* _Your task_: Transcribe all of the records, leaving out any pictures.

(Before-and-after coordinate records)
= = = = = = =
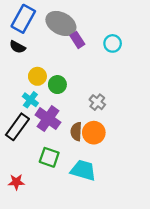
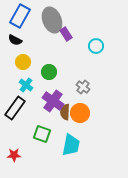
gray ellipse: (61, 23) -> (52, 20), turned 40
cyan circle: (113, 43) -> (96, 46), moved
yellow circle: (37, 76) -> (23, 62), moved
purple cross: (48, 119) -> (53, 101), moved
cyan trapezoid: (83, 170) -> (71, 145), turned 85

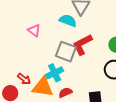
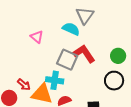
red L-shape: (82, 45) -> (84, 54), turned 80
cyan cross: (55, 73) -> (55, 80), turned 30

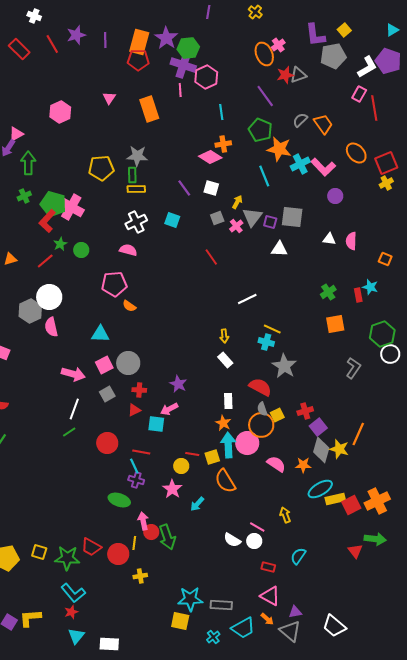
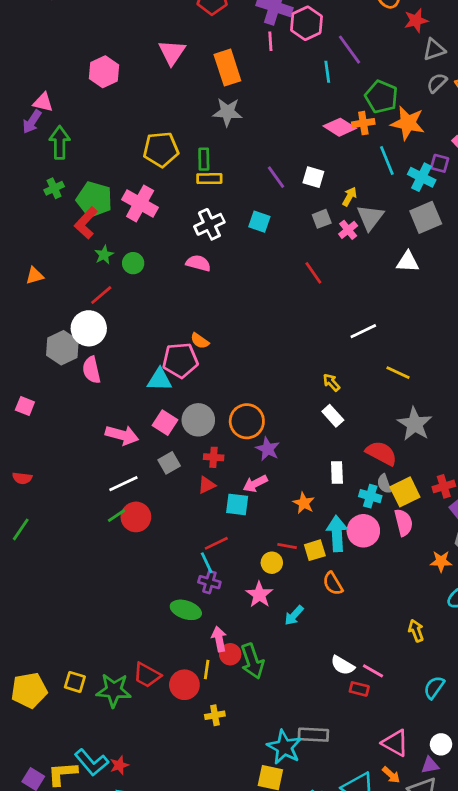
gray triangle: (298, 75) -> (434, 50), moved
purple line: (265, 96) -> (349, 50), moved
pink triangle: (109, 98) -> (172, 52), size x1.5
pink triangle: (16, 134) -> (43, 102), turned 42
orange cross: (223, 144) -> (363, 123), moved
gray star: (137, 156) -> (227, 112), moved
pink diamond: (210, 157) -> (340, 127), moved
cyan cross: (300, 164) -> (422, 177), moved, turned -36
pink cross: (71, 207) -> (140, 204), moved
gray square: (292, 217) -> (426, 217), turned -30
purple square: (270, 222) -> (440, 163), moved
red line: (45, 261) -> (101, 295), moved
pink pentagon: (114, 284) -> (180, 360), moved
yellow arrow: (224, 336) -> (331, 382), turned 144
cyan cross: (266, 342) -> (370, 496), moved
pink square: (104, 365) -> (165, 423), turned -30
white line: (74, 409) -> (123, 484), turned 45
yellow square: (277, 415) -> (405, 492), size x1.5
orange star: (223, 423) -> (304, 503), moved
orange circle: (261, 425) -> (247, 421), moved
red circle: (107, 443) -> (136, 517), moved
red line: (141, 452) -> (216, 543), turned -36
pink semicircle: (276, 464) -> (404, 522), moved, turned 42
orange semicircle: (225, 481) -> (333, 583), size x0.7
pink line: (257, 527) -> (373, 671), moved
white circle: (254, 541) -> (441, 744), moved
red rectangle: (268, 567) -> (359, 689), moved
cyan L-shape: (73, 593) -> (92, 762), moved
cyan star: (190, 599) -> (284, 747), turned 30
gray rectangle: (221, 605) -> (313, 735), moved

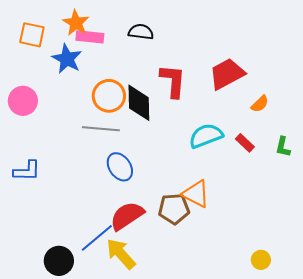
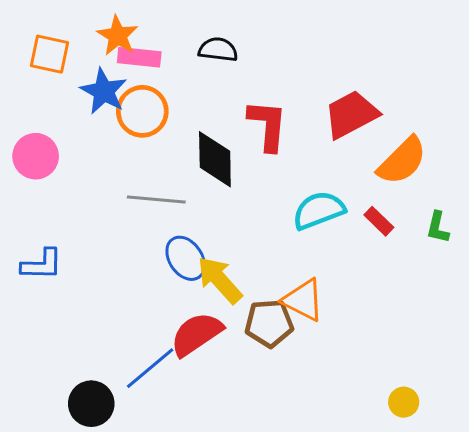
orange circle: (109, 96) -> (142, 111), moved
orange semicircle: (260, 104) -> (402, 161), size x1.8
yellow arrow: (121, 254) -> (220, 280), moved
= = = = = = =
* _Exercise response_:
gray ellipse: (61, 23) -> (52, 20), turned 40
cyan circle: (113, 43) -> (96, 46), moved
yellow circle: (37, 76) -> (23, 62), moved
purple cross: (48, 119) -> (53, 101), moved
cyan trapezoid: (83, 170) -> (71, 145), turned 85

red L-shape: (82, 45) -> (84, 54), turned 80
cyan cross: (55, 73) -> (55, 80), turned 30

gray triangle: (298, 75) -> (434, 50), moved
purple line: (265, 96) -> (349, 50), moved
pink triangle: (109, 98) -> (172, 52), size x1.5
pink triangle: (16, 134) -> (43, 102), turned 42
orange cross: (223, 144) -> (363, 123), moved
gray star: (137, 156) -> (227, 112), moved
pink diamond: (210, 157) -> (340, 127), moved
cyan cross: (300, 164) -> (422, 177), moved, turned -36
pink cross: (71, 207) -> (140, 204), moved
gray square: (292, 217) -> (426, 217), turned -30
purple square: (270, 222) -> (440, 163), moved
red line: (45, 261) -> (101, 295), moved
pink pentagon: (114, 284) -> (180, 360), moved
yellow arrow: (224, 336) -> (331, 382), turned 144
cyan cross: (266, 342) -> (370, 496), moved
pink square: (104, 365) -> (165, 423), turned -30
white line: (74, 409) -> (123, 484), turned 45
yellow square: (277, 415) -> (405, 492), size x1.5
orange star: (223, 423) -> (304, 503), moved
orange circle: (261, 425) -> (247, 421), moved
red circle: (107, 443) -> (136, 517), moved
red line: (141, 452) -> (216, 543), turned -36
pink semicircle: (276, 464) -> (404, 522), moved, turned 42
orange semicircle: (225, 481) -> (333, 583), size x0.7
pink line: (257, 527) -> (373, 671), moved
white circle: (254, 541) -> (441, 744), moved
red rectangle: (268, 567) -> (359, 689), moved
cyan L-shape: (73, 593) -> (92, 762), moved
cyan star: (190, 599) -> (284, 747), turned 30
gray rectangle: (221, 605) -> (313, 735), moved

orange circle: (109, 96) -> (142, 111), moved
orange semicircle: (260, 104) -> (402, 161), size x1.8
yellow arrow: (121, 254) -> (220, 280), moved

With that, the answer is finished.